PROBLEM:
Copy the records below exactly, omitting any pictures they contain.

RECORDS PROVIDED:
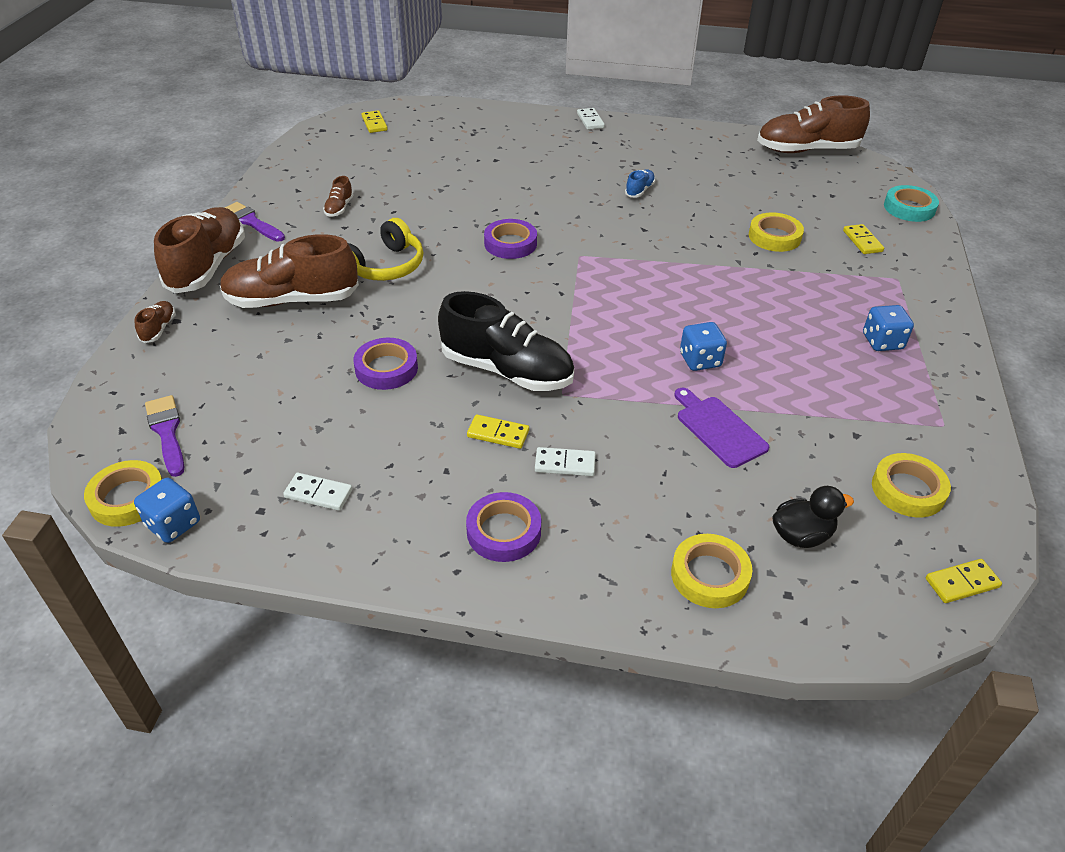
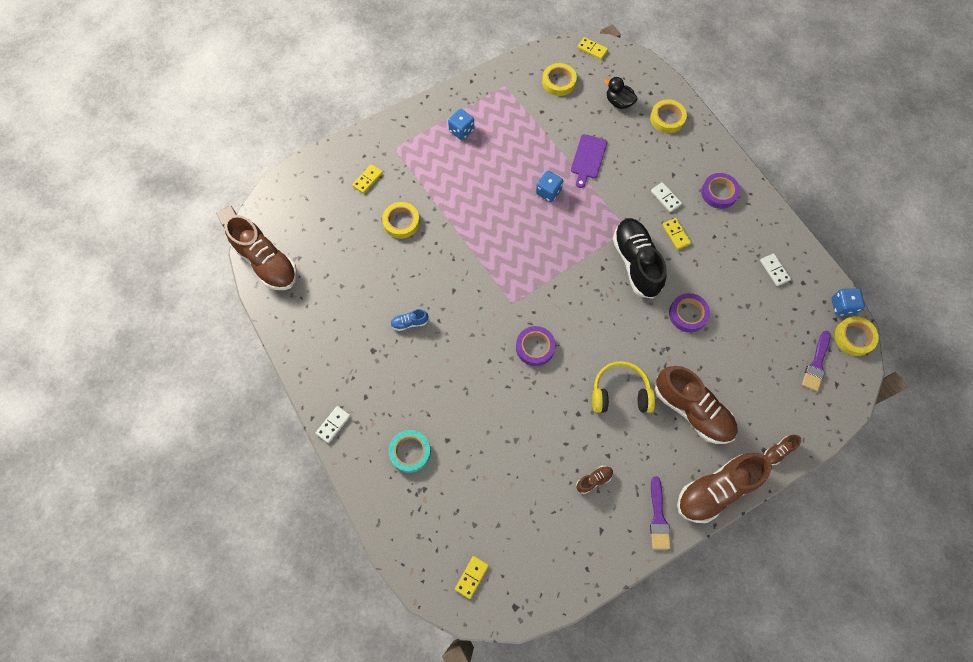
camera: 130 degrees left, 25 degrees up
turquoise tape [884,185,939,222] -> turquoise tape moved to [389,430,431,473]

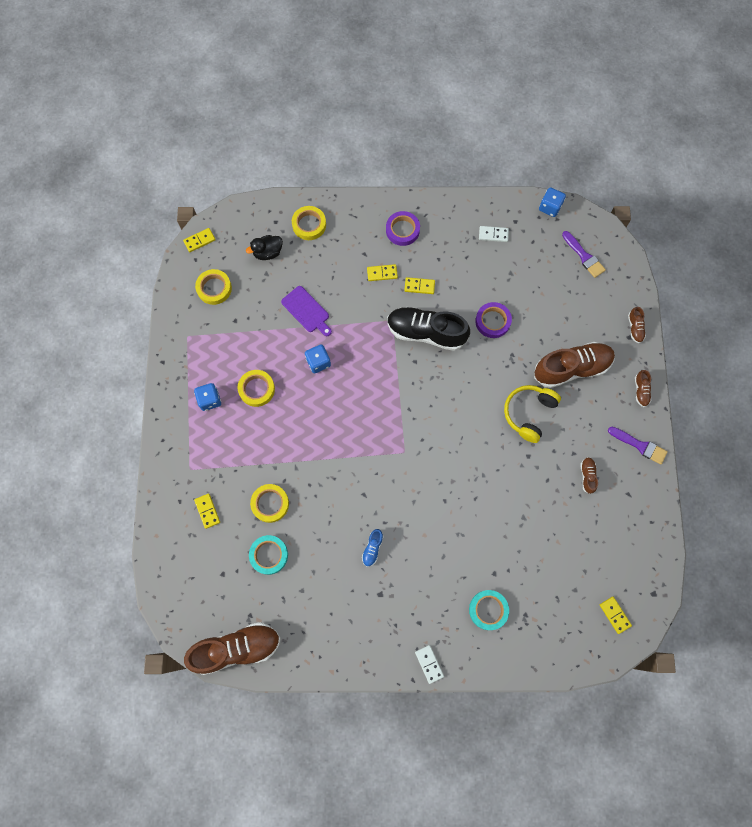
camera: 60 degrees left, 5 degrees up
purple tape [516,326,556,366] -> none
white domino [651,182,682,212] -> yellow domino [367,264,398,281]
brown shoe [677,453,772,523] -> brown shoe [635,370,651,407], size x0.43
yellow tape [835,316,879,356] -> yellow tape moved to [238,370,275,407]
none -> turquoise tape [249,535,288,575]

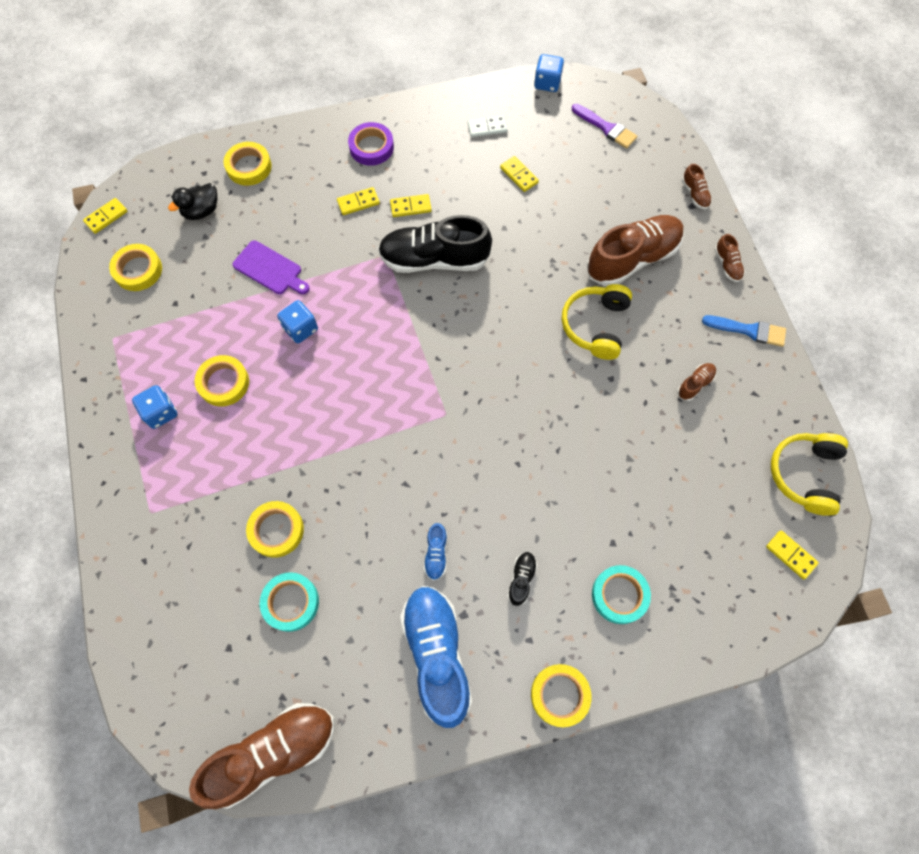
camera: 15 degrees left, 5 degrees down
yellow domino [194,493,220,529] -> yellow domino moved to [500,156,539,192]
white domino [415,645,444,684] -> yellow tape [531,664,592,727]
purple tape [475,302,512,338] -> none
brown shoe [581,457,598,494] -> brown shoe turned 60 degrees clockwise [677,363,716,401]
purple brush [608,427,668,465] -> blue brush [702,315,786,347]
none -> blue shoe [400,586,472,728]
none -> black shoe [507,552,537,606]
none -> yellow headphones [771,433,848,516]

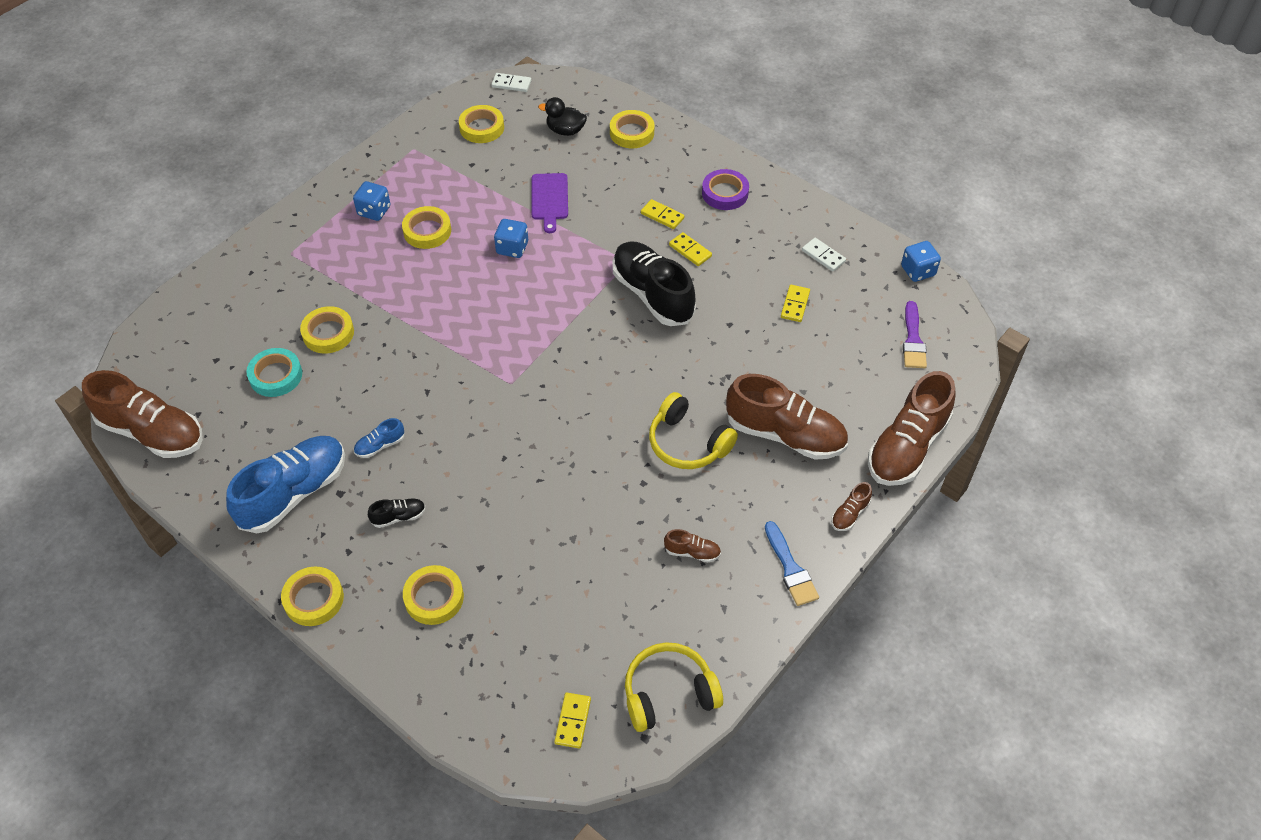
camera: 55 degrees right, 15 degrees down
yellow domino [83,198,128,234] -> white domino [491,73,531,92]
yellow headphones [562,284,632,360] -> yellow headphones turned 120 degrees counterclockwise [649,392,738,469]
turquoise tape [592,565,651,624] -> yellow tape [403,565,464,625]
brown shoe [682,164,712,209] -> brown shoe [868,371,956,486], size x2.35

WRITTEN REPLY:
camera: 130 degrees left, 25 degrees up
turquoise tape [884,185,939,222] -> turquoise tape moved to [389,430,431,473]

camera: 60 degrees left, 5 degrees up
purple tape [516,326,556,366] -> none
white domino [651,182,682,212] -> yellow domino [367,264,398,281]
brown shoe [677,453,772,523] -> brown shoe [635,370,651,407], size x0.43
yellow tape [835,316,879,356] -> yellow tape moved to [238,370,275,407]
none -> turquoise tape [249,535,288,575]

camera: 15 degrees left, 5 degrees down
yellow domino [194,493,220,529] -> yellow domino moved to [500,156,539,192]
white domino [415,645,444,684] -> yellow tape [531,664,592,727]
purple tape [475,302,512,338] -> none
brown shoe [581,457,598,494] -> brown shoe turned 60 degrees clockwise [677,363,716,401]
purple brush [608,427,668,465] -> blue brush [702,315,786,347]
none -> blue shoe [400,586,472,728]
none -> black shoe [507,552,537,606]
none -> yellow headphones [771,433,848,516]

camera: 55 degrees right, 15 degrees down
yellow domino [83,198,128,234] -> white domino [491,73,531,92]
yellow headphones [562,284,632,360] -> yellow headphones turned 120 degrees counterclockwise [649,392,738,469]
turquoise tape [592,565,651,624] -> yellow tape [403,565,464,625]
brown shoe [682,164,712,209] -> brown shoe [868,371,956,486], size x2.35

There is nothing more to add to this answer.